Study material below:

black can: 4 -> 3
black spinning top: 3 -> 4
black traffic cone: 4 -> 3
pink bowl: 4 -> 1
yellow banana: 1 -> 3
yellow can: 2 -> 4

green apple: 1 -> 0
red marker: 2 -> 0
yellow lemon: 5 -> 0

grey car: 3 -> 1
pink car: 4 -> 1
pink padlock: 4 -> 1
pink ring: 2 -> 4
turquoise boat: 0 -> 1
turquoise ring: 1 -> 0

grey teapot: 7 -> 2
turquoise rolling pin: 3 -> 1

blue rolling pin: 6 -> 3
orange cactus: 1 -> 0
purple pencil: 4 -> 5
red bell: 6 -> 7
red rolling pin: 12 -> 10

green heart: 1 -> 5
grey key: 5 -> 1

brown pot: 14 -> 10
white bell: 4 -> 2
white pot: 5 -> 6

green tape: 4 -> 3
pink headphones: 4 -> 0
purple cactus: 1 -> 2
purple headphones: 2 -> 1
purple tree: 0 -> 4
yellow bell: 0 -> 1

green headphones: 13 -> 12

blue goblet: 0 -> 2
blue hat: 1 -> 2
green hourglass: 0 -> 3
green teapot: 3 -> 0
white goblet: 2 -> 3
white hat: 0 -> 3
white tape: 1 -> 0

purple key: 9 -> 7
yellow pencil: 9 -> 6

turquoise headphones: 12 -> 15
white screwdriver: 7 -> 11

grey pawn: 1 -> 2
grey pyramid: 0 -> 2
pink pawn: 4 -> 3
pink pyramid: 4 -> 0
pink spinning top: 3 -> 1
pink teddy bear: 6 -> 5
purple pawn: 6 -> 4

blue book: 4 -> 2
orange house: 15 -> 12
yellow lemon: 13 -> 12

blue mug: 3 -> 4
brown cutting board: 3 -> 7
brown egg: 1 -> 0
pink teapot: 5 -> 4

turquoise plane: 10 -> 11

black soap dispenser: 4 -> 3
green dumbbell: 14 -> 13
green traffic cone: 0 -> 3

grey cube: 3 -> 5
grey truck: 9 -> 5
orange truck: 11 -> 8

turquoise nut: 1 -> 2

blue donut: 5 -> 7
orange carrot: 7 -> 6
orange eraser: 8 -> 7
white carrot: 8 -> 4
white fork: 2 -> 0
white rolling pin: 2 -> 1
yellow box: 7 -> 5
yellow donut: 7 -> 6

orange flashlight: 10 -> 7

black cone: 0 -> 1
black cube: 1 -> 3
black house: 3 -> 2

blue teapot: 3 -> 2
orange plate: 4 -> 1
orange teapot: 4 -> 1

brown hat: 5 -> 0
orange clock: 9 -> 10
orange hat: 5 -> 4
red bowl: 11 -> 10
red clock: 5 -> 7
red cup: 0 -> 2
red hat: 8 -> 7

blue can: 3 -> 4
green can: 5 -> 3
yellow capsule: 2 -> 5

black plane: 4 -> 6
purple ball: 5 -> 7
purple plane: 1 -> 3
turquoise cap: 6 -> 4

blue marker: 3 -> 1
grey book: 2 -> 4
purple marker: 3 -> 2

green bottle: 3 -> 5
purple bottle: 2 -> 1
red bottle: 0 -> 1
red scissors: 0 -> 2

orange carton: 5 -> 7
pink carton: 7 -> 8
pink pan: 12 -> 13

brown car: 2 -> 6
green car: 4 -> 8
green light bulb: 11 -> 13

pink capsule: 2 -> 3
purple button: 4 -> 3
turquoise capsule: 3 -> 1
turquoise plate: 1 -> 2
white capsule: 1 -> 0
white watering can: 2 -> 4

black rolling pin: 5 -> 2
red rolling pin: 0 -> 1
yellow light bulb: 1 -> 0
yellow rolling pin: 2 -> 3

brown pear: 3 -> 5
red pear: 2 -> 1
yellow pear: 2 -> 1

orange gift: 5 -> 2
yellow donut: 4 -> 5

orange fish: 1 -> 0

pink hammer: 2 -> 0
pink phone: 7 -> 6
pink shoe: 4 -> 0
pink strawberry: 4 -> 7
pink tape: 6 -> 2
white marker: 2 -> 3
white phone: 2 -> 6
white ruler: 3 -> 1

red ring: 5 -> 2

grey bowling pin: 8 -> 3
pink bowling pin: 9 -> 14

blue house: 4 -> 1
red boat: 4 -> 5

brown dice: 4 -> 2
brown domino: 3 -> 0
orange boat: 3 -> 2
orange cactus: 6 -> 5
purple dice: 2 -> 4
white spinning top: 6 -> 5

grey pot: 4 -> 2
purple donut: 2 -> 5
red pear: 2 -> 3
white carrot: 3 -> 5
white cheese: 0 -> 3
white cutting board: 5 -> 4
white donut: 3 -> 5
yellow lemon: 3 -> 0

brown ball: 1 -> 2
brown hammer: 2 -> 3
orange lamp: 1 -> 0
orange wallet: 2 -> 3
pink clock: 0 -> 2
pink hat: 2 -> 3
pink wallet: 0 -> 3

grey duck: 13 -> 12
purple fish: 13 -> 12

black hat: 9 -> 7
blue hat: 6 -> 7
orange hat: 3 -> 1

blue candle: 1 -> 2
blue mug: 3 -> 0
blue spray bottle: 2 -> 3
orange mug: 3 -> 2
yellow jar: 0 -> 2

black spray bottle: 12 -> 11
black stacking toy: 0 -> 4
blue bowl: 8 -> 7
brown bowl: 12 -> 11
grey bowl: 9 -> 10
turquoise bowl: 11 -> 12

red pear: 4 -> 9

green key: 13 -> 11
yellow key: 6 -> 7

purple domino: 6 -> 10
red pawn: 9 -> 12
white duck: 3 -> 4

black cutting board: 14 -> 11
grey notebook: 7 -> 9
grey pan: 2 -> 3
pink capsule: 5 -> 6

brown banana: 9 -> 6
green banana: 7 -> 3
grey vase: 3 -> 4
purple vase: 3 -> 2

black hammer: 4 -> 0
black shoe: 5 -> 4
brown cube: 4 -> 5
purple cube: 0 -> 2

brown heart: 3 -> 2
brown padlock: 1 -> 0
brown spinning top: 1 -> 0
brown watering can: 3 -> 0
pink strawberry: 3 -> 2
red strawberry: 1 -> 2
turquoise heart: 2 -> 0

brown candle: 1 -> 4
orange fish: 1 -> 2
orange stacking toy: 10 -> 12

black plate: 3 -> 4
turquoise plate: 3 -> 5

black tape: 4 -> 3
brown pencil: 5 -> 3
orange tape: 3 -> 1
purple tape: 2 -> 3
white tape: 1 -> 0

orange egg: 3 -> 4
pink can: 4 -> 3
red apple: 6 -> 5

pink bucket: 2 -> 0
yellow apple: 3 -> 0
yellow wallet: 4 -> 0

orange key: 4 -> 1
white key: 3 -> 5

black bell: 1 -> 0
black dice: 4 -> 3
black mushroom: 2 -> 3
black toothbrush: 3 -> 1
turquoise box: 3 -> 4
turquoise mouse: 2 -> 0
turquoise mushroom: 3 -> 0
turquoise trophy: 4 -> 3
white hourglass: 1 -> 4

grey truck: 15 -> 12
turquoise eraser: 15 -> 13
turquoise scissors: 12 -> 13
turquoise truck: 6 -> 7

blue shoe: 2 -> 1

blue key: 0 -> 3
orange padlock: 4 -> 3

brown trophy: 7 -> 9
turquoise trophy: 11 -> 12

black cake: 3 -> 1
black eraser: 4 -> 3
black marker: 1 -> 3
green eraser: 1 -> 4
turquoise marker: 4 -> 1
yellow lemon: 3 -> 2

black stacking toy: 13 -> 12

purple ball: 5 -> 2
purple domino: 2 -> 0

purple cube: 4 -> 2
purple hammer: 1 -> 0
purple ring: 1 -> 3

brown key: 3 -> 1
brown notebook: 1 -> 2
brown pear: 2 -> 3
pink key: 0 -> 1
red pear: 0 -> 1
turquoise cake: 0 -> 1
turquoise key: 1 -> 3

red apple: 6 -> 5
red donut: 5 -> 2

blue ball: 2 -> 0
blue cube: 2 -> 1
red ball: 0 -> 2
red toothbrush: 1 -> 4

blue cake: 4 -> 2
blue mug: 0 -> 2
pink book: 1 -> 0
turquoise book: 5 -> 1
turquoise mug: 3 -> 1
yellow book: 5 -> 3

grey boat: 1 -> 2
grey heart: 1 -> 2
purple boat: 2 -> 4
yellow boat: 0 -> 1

End of Study material.

Your answer must be a single number: the count of lines in the data that contain the string "wallet".

3